• [The task]:
Show every line below where "slope" can be found.
** Exercise data follows **
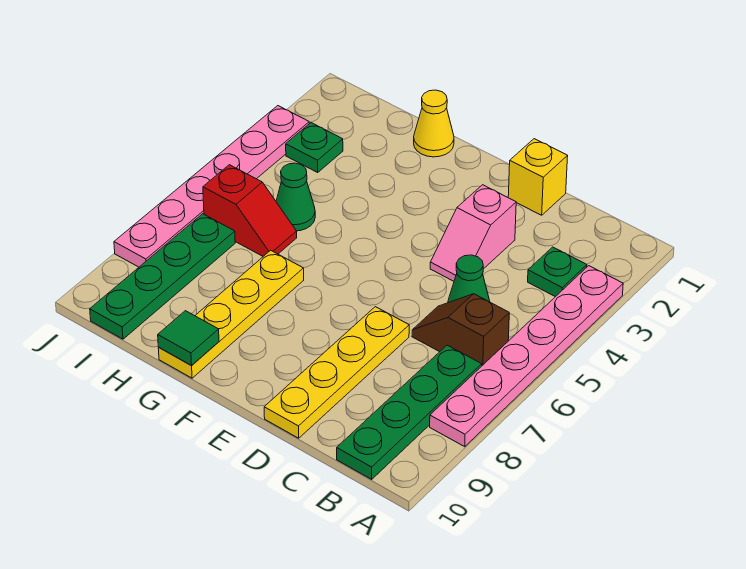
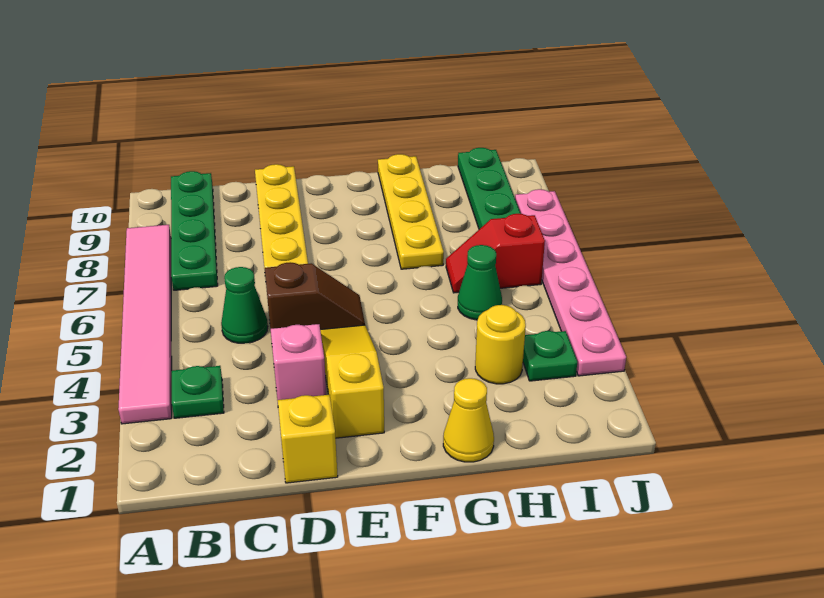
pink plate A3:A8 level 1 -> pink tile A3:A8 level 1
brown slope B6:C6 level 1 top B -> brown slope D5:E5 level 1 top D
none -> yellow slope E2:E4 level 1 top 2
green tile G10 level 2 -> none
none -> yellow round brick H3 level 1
** End of Exercise data **
• [Solution for this problem]:
brown slope B6:C6 level 1 top B -> brown slope D5:E5 level 1 top D
none -> yellow slope E2:E4 level 1 top 2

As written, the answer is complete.